◆ **Problem requirements**:
Give the data back exactly. Leave out any images.

◆ **Exercise materials**:
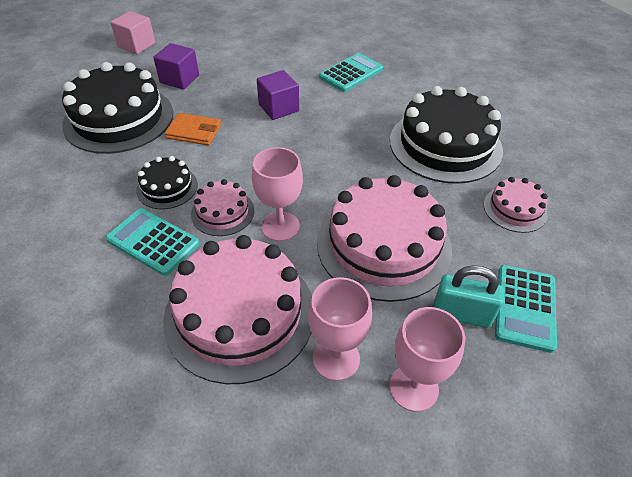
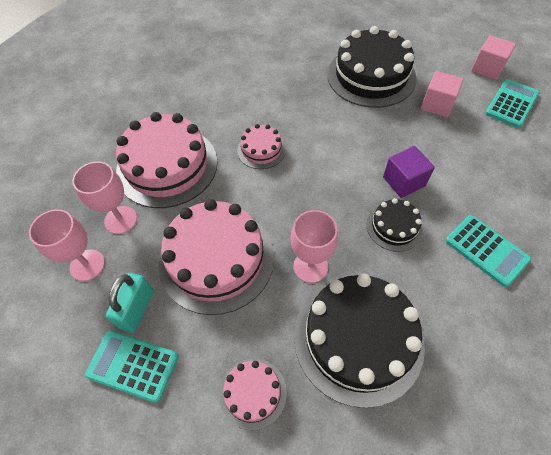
camera: 95 degrees right, 10 degrees up
(153, 242) = (235, 115): turquoise calculator -> turquoise calculator (511, 104)
(167, 187) = (289, 115): black cake -> black cake (394, 227)
(179, 79) = (437, 105): purple cube -> pink cube
(194, 132) = (359, 123): orange wallet -> none
(280, 226) = (244, 186): pink goblet -> pink goblet (310, 266)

◆ **Exercise response**:
camera: 95 degrees right, 10 degrees up
(153, 242) = (235, 115): turquoise calculator -> turquoise calculator (511, 104)
(167, 187) = (289, 115): black cake -> black cake (394, 227)
(179, 79) = (437, 105): purple cube -> pink cube
(194, 132) = (359, 123): orange wallet -> none
(280, 226) = (244, 186): pink goblet -> pink goblet (310, 266)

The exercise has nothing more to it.